Please transcribe the entries below without omitting a single character.

*** Input ***

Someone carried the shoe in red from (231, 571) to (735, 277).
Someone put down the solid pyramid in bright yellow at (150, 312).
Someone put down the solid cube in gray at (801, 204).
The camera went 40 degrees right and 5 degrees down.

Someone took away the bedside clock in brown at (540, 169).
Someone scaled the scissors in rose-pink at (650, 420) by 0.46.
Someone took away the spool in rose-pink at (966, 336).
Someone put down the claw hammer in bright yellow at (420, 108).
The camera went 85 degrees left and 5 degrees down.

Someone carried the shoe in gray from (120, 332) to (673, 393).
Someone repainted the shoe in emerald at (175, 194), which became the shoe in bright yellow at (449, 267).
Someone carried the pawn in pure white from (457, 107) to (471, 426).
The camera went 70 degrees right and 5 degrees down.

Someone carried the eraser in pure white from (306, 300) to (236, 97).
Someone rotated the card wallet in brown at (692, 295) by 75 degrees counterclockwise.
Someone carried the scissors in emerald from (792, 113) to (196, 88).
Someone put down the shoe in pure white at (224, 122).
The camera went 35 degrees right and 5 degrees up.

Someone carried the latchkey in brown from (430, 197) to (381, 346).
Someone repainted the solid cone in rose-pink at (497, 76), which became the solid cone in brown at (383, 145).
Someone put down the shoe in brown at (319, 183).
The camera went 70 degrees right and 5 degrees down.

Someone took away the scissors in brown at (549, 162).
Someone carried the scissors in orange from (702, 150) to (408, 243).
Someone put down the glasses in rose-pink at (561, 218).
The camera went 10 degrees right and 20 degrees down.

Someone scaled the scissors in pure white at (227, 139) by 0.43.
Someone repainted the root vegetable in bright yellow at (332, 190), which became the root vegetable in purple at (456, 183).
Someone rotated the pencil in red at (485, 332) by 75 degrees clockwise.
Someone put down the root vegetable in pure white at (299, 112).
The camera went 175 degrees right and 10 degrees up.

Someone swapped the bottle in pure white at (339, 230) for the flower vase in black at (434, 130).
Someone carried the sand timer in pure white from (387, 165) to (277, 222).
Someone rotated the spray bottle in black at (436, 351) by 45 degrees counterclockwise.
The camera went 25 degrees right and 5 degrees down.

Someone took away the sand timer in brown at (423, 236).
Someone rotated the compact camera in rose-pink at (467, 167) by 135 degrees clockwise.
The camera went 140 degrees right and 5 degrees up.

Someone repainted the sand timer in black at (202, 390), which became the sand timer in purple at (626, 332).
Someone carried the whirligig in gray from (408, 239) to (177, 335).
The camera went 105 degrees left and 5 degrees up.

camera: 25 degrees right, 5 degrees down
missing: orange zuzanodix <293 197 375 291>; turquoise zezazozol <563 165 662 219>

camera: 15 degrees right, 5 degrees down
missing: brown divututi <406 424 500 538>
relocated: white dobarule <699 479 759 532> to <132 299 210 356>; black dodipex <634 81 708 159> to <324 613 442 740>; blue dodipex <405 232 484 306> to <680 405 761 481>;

***

Result of this exercise »
Someone carried the shoe in red from (231, 571) to (735, 277).
Someone put down the solid pyramid in bright yellow at (150, 312).
Someone put down the solid cube in gray at (801, 204).
The camera went 40 degrees right and 5 degrees down.

Someone took away the bedside clock in brown at (540, 169).
Someone scaled the scissors in rose-pink at (650, 420) by 0.46.
Someone took away the spool in rose-pink at (966, 336).
Someone put down the claw hammer in bright yellow at (420, 108).
The camera went 85 degrees left and 5 degrees down.

Someone carried the shoe in gray from (120, 332) to (673, 393).
Someone repainted the shoe in emerald at (175, 194), which became the shoe in bright yellow at (449, 267).
Someone carried the pawn in pure white from (457, 107) to (471, 426).
The camera went 70 degrees right and 5 degrees down.

Someone carried the eraser in pure white from (306, 300) to (236, 97).
Someone rotated the card wallet in brown at (692, 295) by 75 degrees counterclockwise.
Someone carried the scissors in emerald from (792, 113) to (196, 88).
Someone put down the shoe in pure white at (224, 122).
The camera went 35 degrees right and 5 degrees up.

Someone carried the latchkey in brown from (430, 197) to (381, 346).
Someone repainted the solid cone in rose-pink at (497, 76), which became the solid cone in brown at (383, 145).
Someone put down the shoe in brown at (319, 183).
The camera went 70 degrees right and 5 degrees down.

Someone took away the scissors in brown at (549, 162).
Someone carried the scissors in orange from (702, 150) to (408, 243).
Someone put down the glasses in rose-pink at (561, 218).
The camera went 10 degrees right and 20 degrees down.

Someone scaled the scissors in pure white at (227, 139) by 0.43.
Someone repainted the root vegetable in bright yellow at (332, 190), which became the root vegetable in purple at (456, 183).
Someone rotated the pencil in red at (485, 332) by 75 degrees clockwise.
Someone put down the root vegetable in pure white at (299, 112).
The camera went 175 degrees right and 10 degrees up.

Someone swapped the bottle in pure white at (339, 230) for the flower vase in black at (434, 130).
Someone carried the sand timer in pure white from (387, 165) to (277, 222).
Someone rotated the spray bottle in black at (436, 351) by 45 degrees counterclockwise.
The camera went 25 degrees right and 5 degrees down.

Someone took away the sand timer in brown at (423, 236).
Someone rotated the compact camera in rose-pink at (467, 167) by 135 degrees clockwise.
The camera went 140 degrees right and 5 degrees up.

Someone repainted the sand timer in black at (202, 390), which became the sand timer in purple at (626, 332).
Someone carried the whirligig in gray from (408, 239) to (177, 335).
The camera went 105 degrees left and 5 degrees up.

camera: 25 degrees right, 5 degrees down
missing: orange zuzanodix <293 197 375 291>; turquoise zezazozol <563 165 662 219>

camera: 15 degrees right, 5 degrees down
missing: brown divututi <406 424 500 538>
relocated: white dobarule <699 479 759 532> to <132 299 210 356>; black dodipex <634 81 708 159> to <324 613 442 740>; blue dodipex <405 232 484 306> to <680 405 761 481>;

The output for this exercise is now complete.